◆ **EXCERPTED DATA**
Start of Block

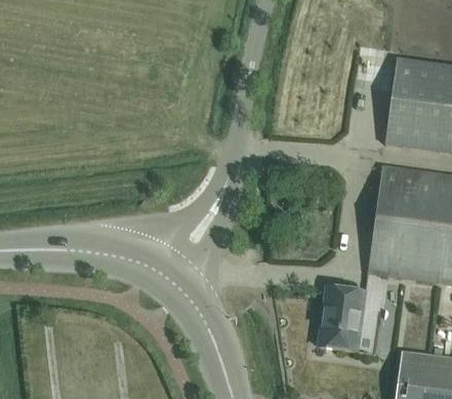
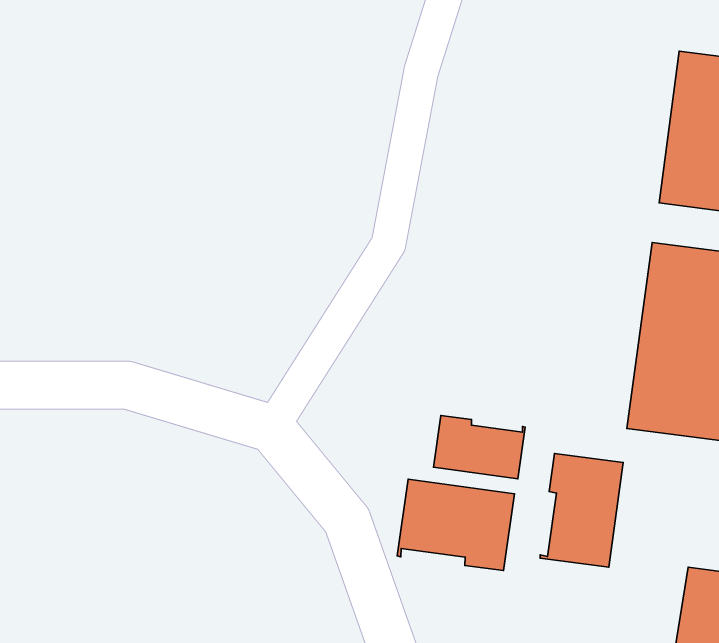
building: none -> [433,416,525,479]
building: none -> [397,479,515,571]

End of Block
Start of Block

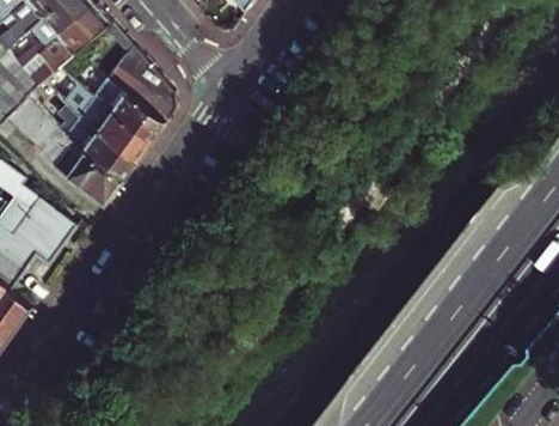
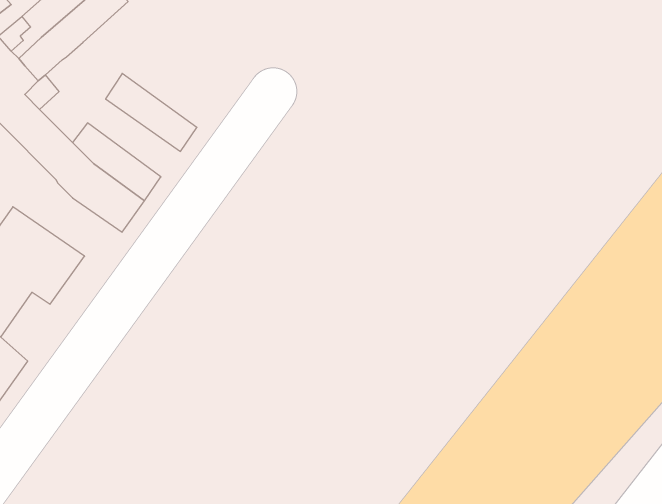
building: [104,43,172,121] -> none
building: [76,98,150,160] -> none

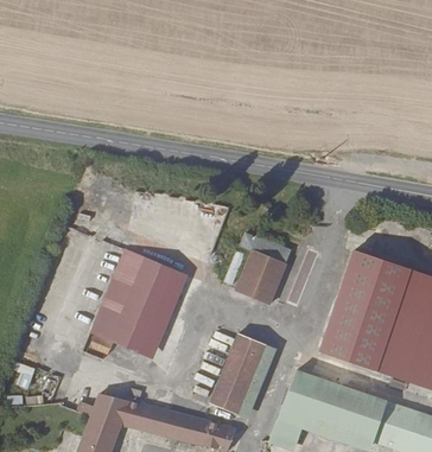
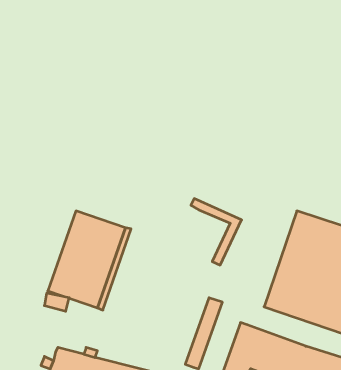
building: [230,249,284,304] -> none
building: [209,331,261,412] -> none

End of Block

◆ **DIRECTIONS**
Reproduce exactly the lines of the data above that run from the line with "building: [104,43,172,121] -> none" down to the line with "building: [209,331,261,412] -> none", both ends included. Pictures do not belong in the copy.

◆ **SOLUTION TO THIS EXERCISE**
building: [104,43,172,121] -> none
building: [76,98,150,160] -> none

building: [230,249,284,304] -> none
building: [209,331,261,412] -> none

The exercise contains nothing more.